(RECORDS FOR PROCESSING begins)

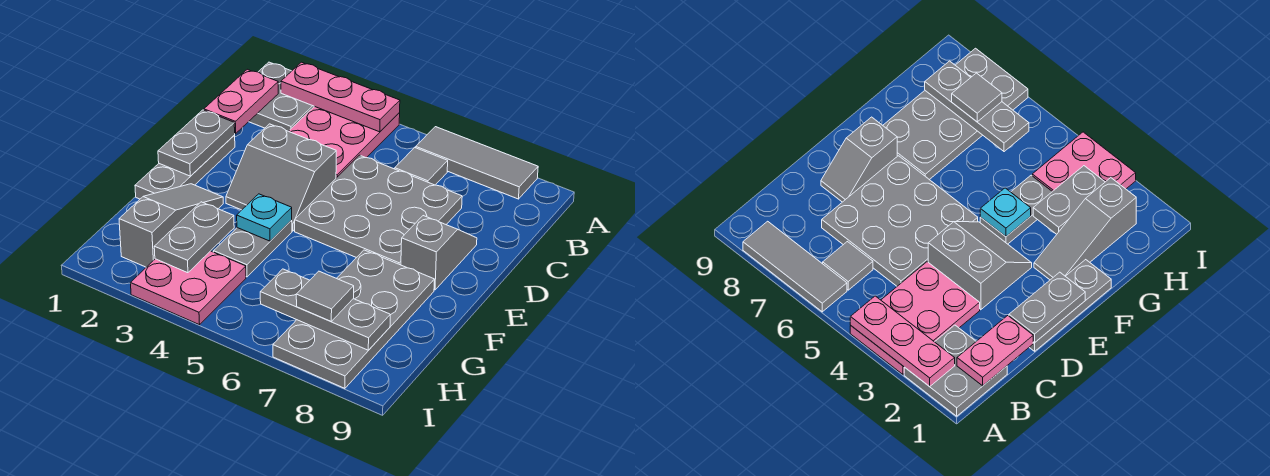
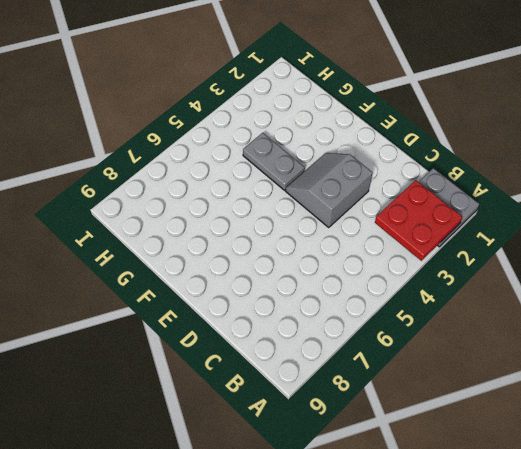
red plate A2:B3 level 2 -> pink plate A2:A4 level 2
none -> pink plate A3:C4 level 1
none -> grey tile A6:A8 level 1
none -> grey tile B6 level 1

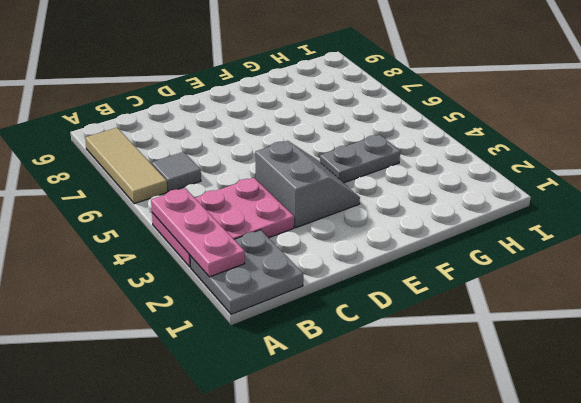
tan tile A6:A8 level 1 -> grey tile A6:A8 level 1
none -> grey plate C5:E7 level 1
none -> grey plate D1:F1 level 1
none -> grey slope D8:E8 level 1 top E

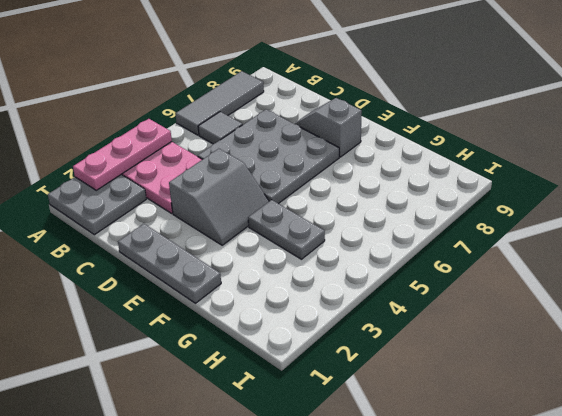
none -> grey slope F2:H2 level 1 top H
none -> grey plate F7:I8 level 1
none -> pink plate H3:I4 level 1

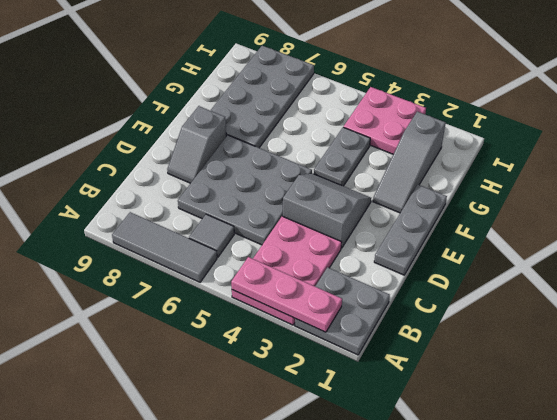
none -> pink plate B1:C1 level 2
none -> grey plate D1:E1 level 2
none -> cyan plate F4 level 2

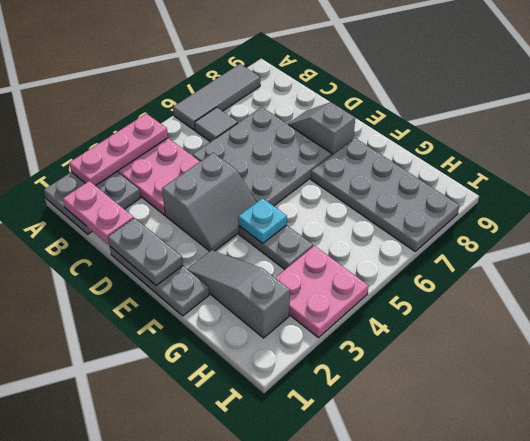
none -> grey plate G3:H3 level 2
none -> grey plate H6:H8 level 2
none -> grey tile H7 level 3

(RECORDS FOR PROCESSING ends)

Exact copy required, pictures excluded: the lines from the one holding "none -> grey plate D1:F1 level 1" through the last line of the data, both ends included.

none -> grey plate D1:F1 level 1
none -> grey slope D8:E8 level 1 top E

none -> grey slope F2:H2 level 1 top H
none -> grey plate F7:I8 level 1
none -> pink plate H3:I4 level 1

none -> pink plate B1:C1 level 2
none -> grey plate D1:E1 level 2
none -> cyan plate F4 level 2

none -> grey plate G3:H3 level 2
none -> grey plate H6:H8 level 2
none -> grey tile H7 level 3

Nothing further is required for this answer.